Extracted entries:

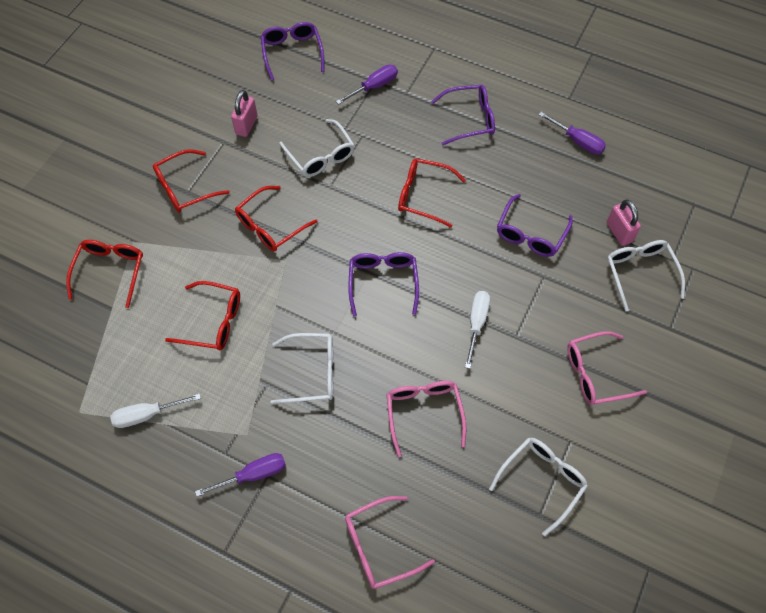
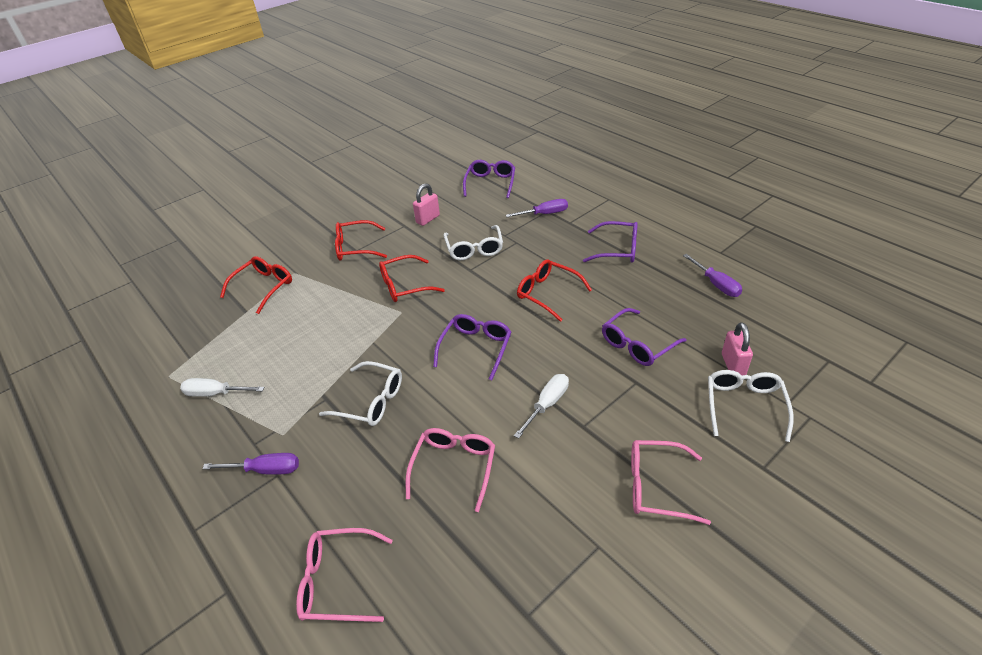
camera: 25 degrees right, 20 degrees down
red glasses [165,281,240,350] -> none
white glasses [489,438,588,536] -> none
==
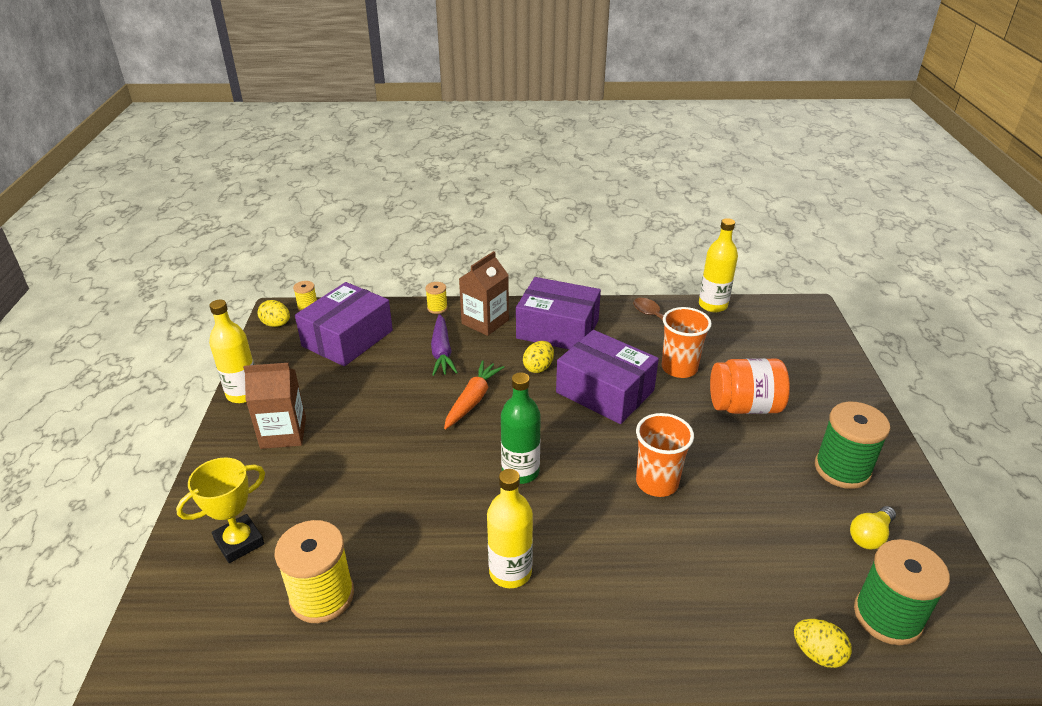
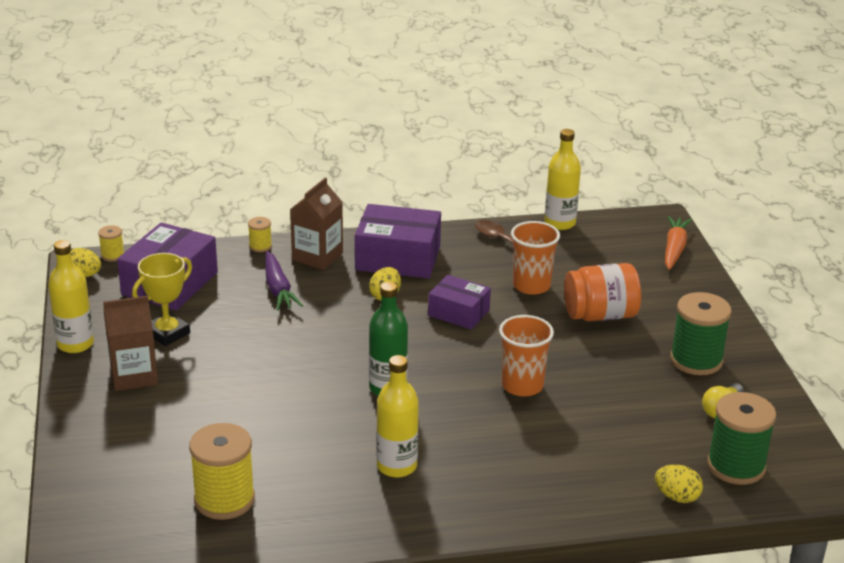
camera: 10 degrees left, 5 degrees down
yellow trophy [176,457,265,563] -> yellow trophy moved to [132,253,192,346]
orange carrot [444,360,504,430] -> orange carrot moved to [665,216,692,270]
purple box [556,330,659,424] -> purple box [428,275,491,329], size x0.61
...
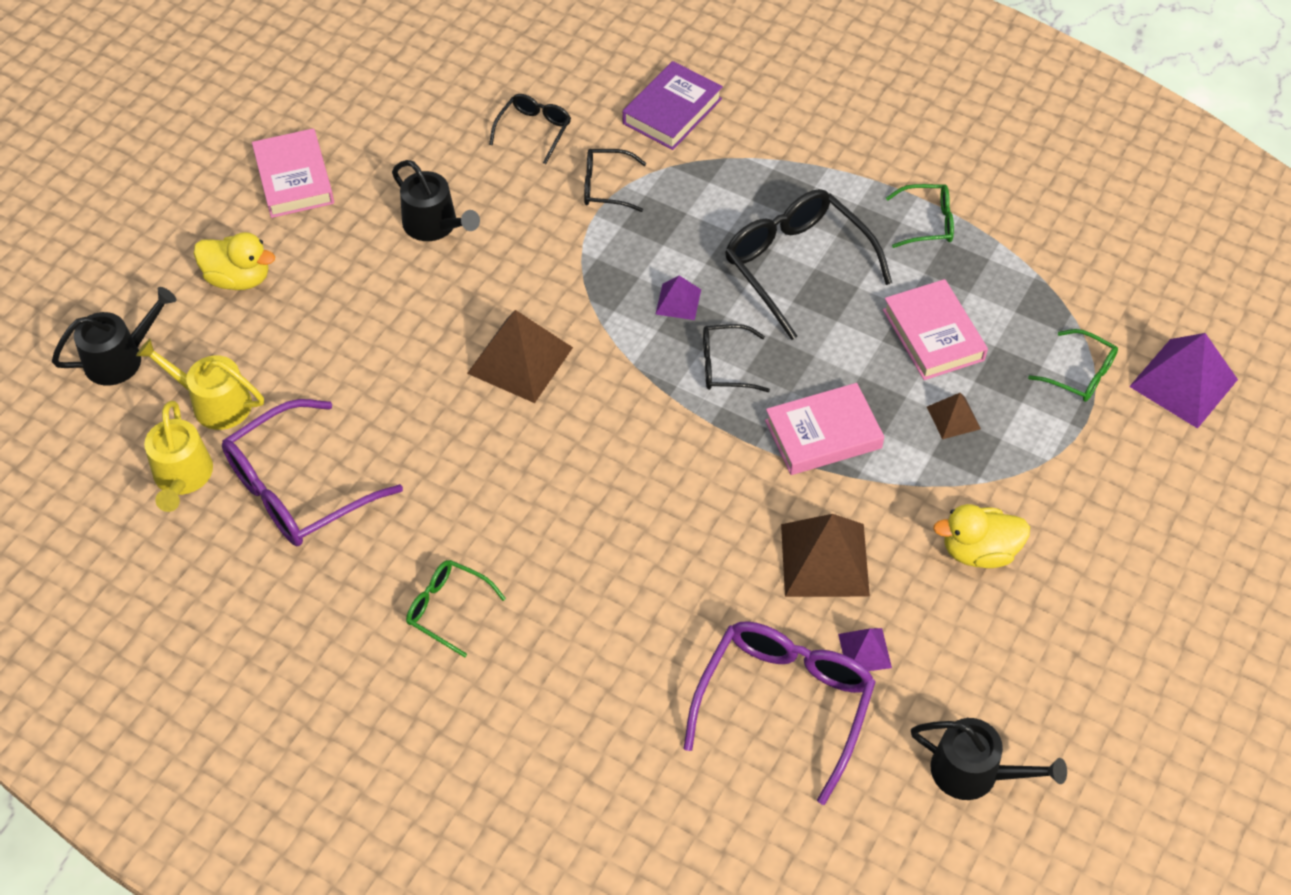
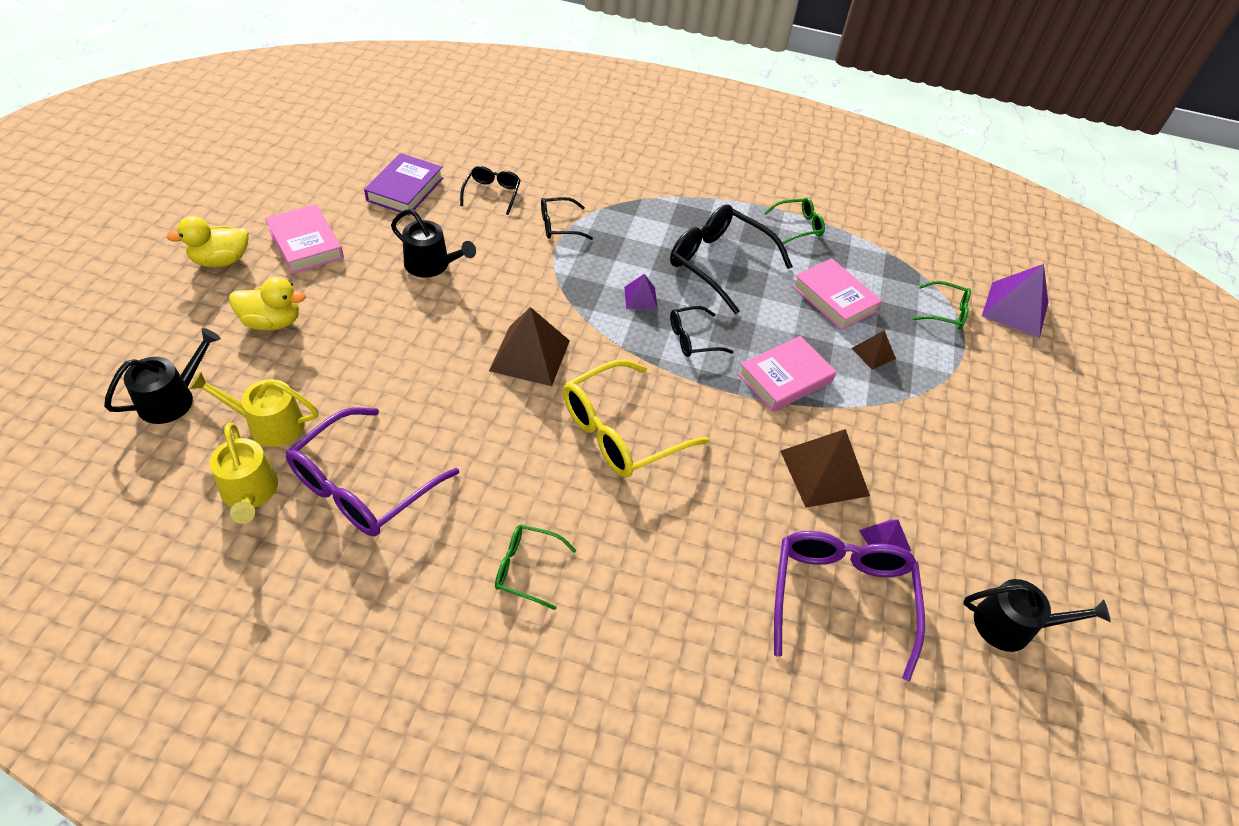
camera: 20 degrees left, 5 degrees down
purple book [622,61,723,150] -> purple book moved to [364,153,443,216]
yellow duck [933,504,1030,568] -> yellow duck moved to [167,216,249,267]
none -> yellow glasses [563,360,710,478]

The problem: Set down again, word for word, the stretch of records from the line with "camera: 25 degrees right, 20 degrees down" to the line with "white glasses [489,438,588,536] -> none", both of those lines included.

Output below:
camera: 25 degrees right, 20 degrees down
red glasses [165,281,240,350] -> none
white glasses [489,438,588,536] -> none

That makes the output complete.